• WHAT THE TASK ASKS
Copy out the data below. Leave nothing out and alter nothing.

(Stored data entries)

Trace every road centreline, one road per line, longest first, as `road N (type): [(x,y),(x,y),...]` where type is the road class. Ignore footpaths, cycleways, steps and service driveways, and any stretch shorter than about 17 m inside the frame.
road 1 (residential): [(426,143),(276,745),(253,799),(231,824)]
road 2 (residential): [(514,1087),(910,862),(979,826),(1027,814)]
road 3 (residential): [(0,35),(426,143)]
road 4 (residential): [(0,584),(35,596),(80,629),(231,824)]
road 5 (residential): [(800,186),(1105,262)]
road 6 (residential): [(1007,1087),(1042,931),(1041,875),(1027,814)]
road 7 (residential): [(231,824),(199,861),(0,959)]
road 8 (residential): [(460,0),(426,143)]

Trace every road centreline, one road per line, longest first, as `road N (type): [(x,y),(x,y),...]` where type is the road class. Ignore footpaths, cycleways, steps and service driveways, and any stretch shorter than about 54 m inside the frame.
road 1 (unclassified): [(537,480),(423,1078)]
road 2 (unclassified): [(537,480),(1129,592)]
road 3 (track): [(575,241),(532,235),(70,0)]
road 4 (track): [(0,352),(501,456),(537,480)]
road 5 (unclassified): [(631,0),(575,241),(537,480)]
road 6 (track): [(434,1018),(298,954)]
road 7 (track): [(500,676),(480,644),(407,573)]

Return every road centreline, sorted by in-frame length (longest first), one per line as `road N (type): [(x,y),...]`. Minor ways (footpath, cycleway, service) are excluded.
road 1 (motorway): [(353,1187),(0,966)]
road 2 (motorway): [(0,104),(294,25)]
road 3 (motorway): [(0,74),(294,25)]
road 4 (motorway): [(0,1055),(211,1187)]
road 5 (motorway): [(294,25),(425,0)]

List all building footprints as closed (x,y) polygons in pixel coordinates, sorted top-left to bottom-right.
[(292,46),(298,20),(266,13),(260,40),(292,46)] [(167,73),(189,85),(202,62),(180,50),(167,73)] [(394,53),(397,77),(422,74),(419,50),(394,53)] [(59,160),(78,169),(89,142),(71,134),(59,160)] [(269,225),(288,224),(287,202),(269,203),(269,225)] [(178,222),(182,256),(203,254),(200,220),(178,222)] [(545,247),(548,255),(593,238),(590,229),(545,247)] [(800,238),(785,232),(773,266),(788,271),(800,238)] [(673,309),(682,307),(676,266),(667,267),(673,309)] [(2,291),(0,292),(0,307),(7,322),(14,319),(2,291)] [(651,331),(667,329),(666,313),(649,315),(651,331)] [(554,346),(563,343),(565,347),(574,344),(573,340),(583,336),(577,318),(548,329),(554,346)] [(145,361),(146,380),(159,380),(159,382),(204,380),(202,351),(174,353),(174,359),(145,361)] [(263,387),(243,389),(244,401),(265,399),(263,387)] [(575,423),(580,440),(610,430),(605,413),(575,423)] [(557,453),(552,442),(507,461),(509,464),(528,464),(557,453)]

• WRITTEN ANSWER
Trace every road centreline, one road per line, longest first, as `road N (type): [(x,y),(x,y),...]` where type is the road class. Ignore footpaths, cycleways, steps and service driveways, and any stretch shorter than about 17 m inside the frame.
road 1 (residential): [(426,143),(276,745),(253,799),(231,824)]
road 2 (residential): [(514,1087),(910,862),(979,826),(1027,814)]
road 3 (residential): [(0,35),(426,143)]
road 4 (residential): [(0,584),(35,596),(80,629),(231,824)]
road 5 (residential): [(800,186),(1105,262)]
road 6 (residential): [(1007,1087),(1042,931),(1041,875),(1027,814)]
road 7 (residential): [(231,824),(199,861),(0,959)]
road 8 (residential): [(460,0),(426,143)]

Trace every road centreline, one road per line, longest first, as `road N (type): [(x,y),(x,y),...]` where type is the road class. Ignore footpaths, cycleways, steps and service driveways, and any stretch shorter than about 54 m inside the frame.
road 1 (unclassified): [(537,480),(423,1078)]
road 2 (unclassified): [(537,480),(1129,592)]
road 3 (track): [(575,241),(532,235),(70,0)]
road 4 (track): [(0,352),(501,456),(537,480)]
road 5 (unclassified): [(631,0),(575,241),(537,480)]
road 6 (track): [(434,1018),(298,954)]
road 7 (track): [(500,676),(480,644),(407,573)]

Return every road centreline, sorted by in-frame length (longest first), one per line as `road N (type): [(x,y),...]`. Minor ways (footpath, cycleway, service) are excluded.
road 1 (motorway): [(353,1187),(0,966)]
road 2 (motorway): [(0,104),(294,25)]
road 3 (motorway): [(0,74),(294,25)]
road 4 (motorway): [(0,1055),(211,1187)]
road 5 (motorway): [(294,25),(425,0)]

List all building footprints as closed (x,y) polygons in pixel coordinates, sorted top-left to bottom-right.
[(292,46),(298,20),(266,13),(260,40),(292,46)] [(167,73),(189,85),(202,62),(180,50),(167,73)] [(394,53),(397,77),(422,74),(419,50),(394,53)] [(59,160),(78,169),(89,142),(71,134),(59,160)] [(269,225),(288,224),(287,202),(269,203),(269,225)] [(178,222),(182,256),(203,254),(200,220),(178,222)] [(545,247),(548,255),(593,238),(590,229),(545,247)] [(800,238),(785,232),(773,266),(788,271),(800,238)] [(673,309),(682,307),(676,266),(667,267),(673,309)] [(2,291),(0,292),(0,307),(7,322),(14,319),(2,291)] [(651,331),(667,329),(666,313),(649,315),(651,331)] [(554,346),(563,343),(565,347),(574,344),(573,340),(583,336),(577,318),(548,329),(554,346)] [(145,361),(146,380),(159,380),(159,382),(204,380),(202,351),(174,353),(174,359),(145,361)] [(263,387),(243,389),(244,401),(265,399),(263,387)] [(575,423),(580,440),(610,430),(605,413),(575,423)] [(557,453),(552,442),(507,461),(509,464),(528,464),(557,453)]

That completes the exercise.